Material to process:
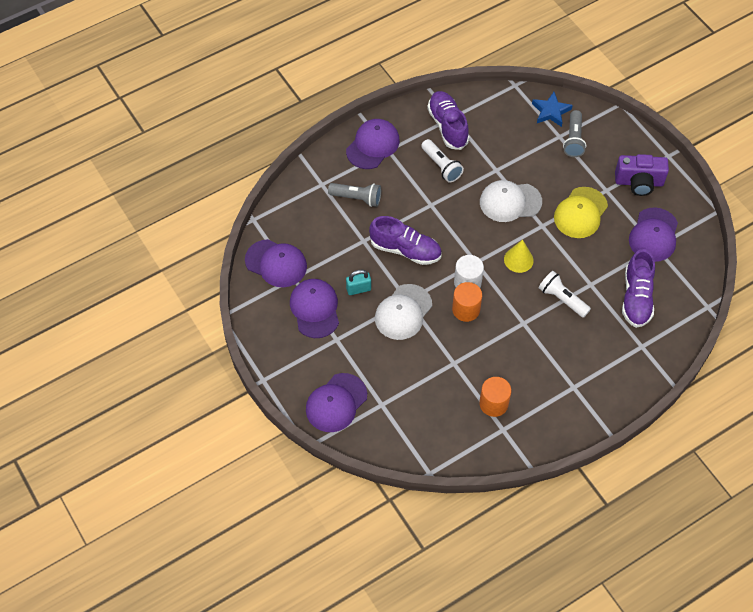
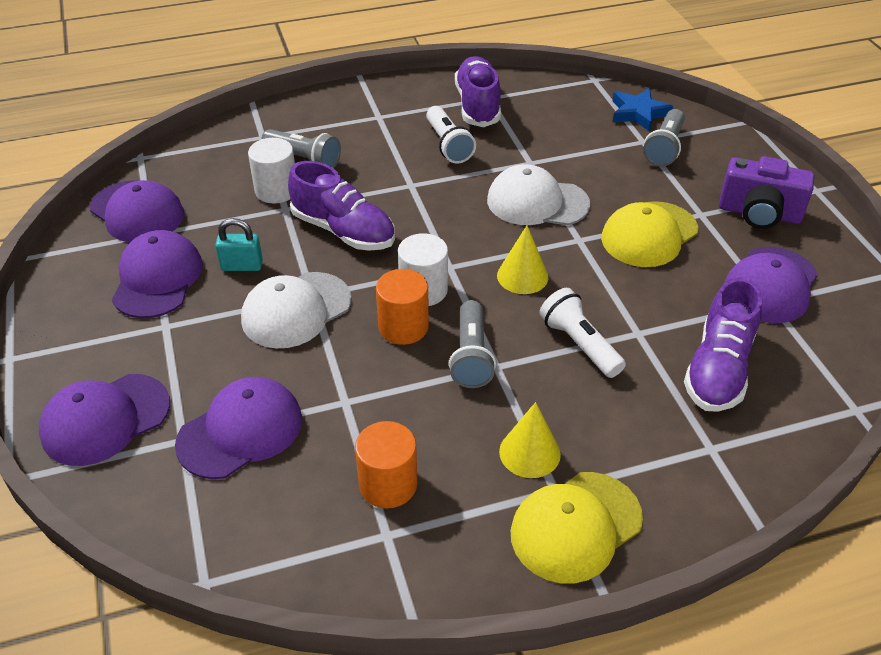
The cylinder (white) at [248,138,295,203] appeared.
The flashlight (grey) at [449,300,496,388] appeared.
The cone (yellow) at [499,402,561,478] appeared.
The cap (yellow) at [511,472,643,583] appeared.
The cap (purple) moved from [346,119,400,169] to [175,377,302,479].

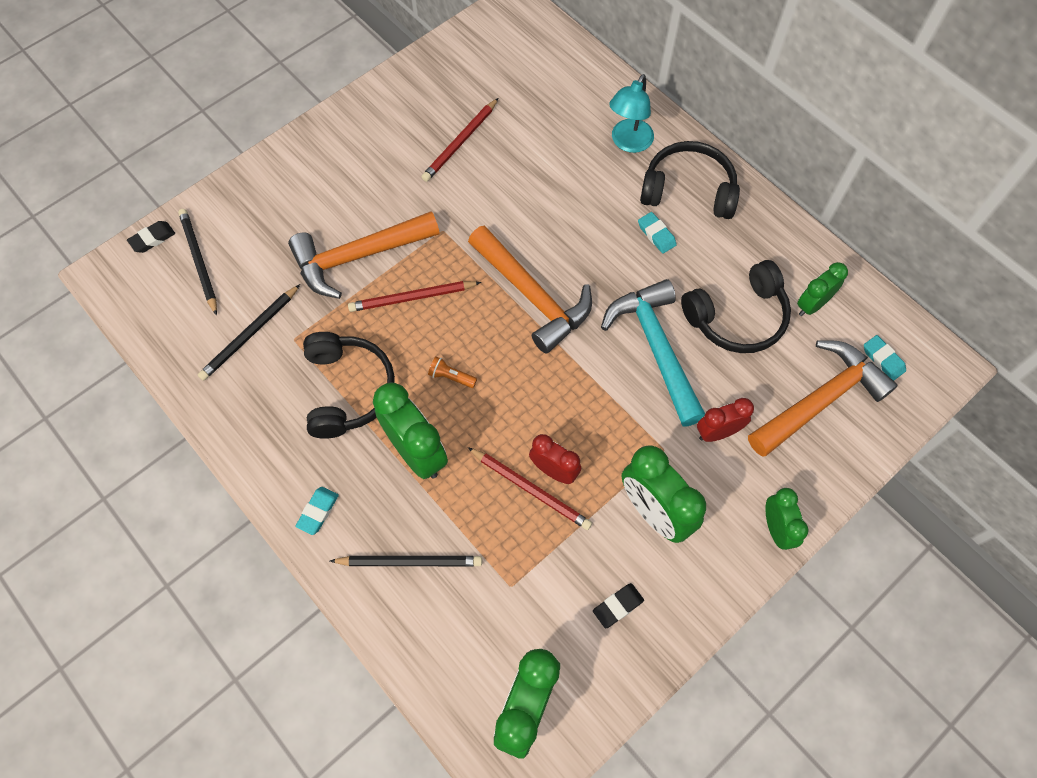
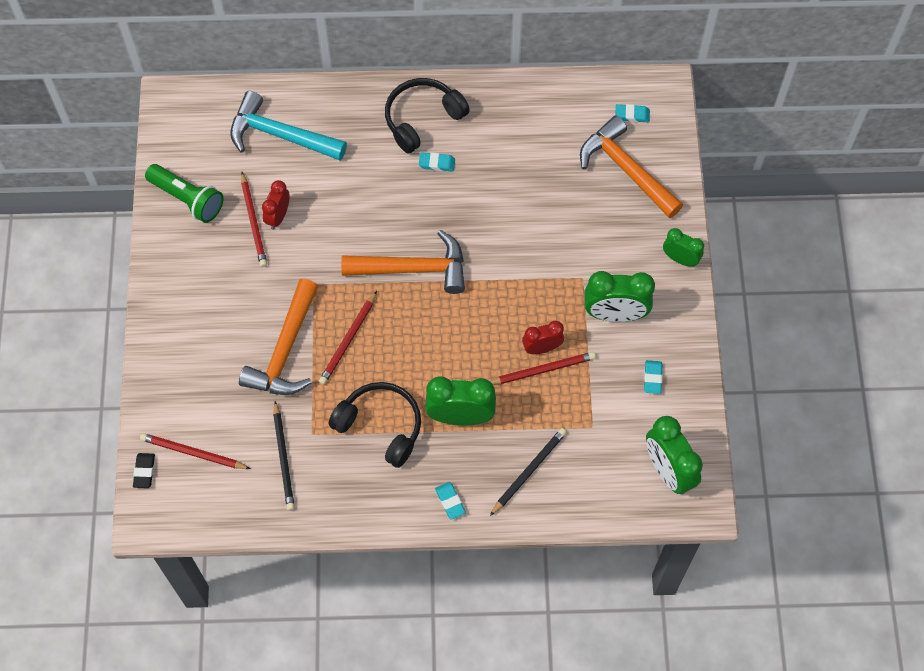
The flashlight (orange) at [428,357,477,388] disappeared.
The lamp (turquoise) at [609,74,654,153] disappeared.
The headphones (black) at [681,260,791,353] disappeared.
The clock (green) at [797,262,848,316] disappeared.
The flashlight (green) at [145,164,224,223] appeared.
The hammer (turquoise) moved from [601,279,705,427] to [230,91,347,161].
The clock (red) moved from [697,398,754,442] to [262,180,289,229].
The pencil (black) at [178,209,217,316] became the pencil (red) at [140,433,251,469].
The eraser (black) at [593,583,644,628] became the eraser (turquoise) at [644,360,663,394].
The hammer (orange) at [748,340,898,457] turned 45 degrees counterclockwise.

Task directions:
The result should be the material above, unchanged and free of pictures; please print it.

Result of this exercise:
The cylinder (white) at [248,138,295,203] appeared.
The flashlight (grey) at [449,300,496,388] appeared.
The cone (yellow) at [499,402,561,478] appeared.
The cap (yellow) at [511,472,643,583] appeared.
The cap (purple) moved from [346,119,400,169] to [175,377,302,479].

The flashlight (orange) at [428,357,477,388] disappeared.
The lamp (turquoise) at [609,74,654,153] disappeared.
The headphones (black) at [681,260,791,353] disappeared.
The clock (green) at [797,262,848,316] disappeared.
The flashlight (green) at [145,164,224,223] appeared.
The hammer (turquoise) moved from [601,279,705,427] to [230,91,347,161].
The clock (red) moved from [697,398,754,442] to [262,180,289,229].
The pencil (black) at [178,209,217,316] became the pencil (red) at [140,433,251,469].
The eraser (black) at [593,583,644,628] became the eraser (turquoise) at [644,360,663,394].
The hammer (orange) at [748,340,898,457] turned 45 degrees counterclockwise.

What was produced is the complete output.